### Activity:
Do any lines in the data below contain "rocket"? If so, copy every one of them.
[Material to process]
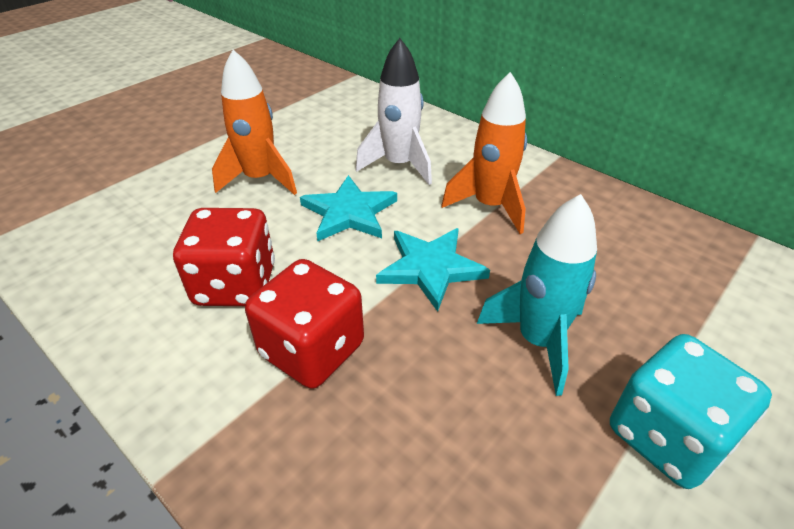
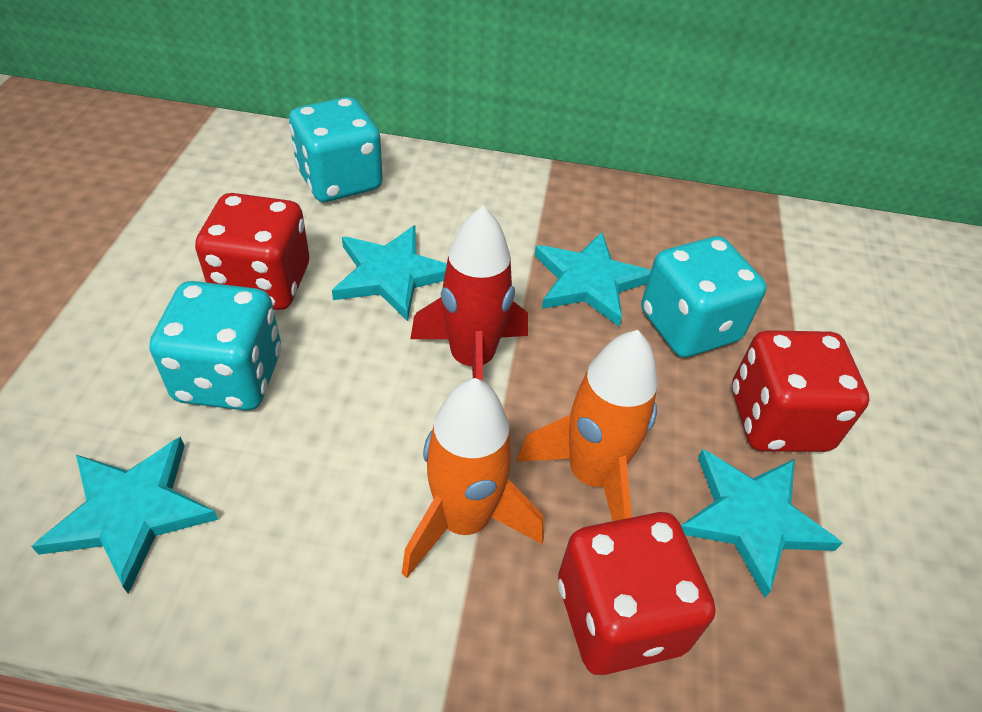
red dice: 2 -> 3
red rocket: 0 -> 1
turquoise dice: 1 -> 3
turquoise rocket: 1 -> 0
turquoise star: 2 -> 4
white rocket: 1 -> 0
[/Material to process]
### Solution to this task:
red rocket: 0 -> 1
turquoise rocket: 1 -> 0
white rocket: 1 -> 0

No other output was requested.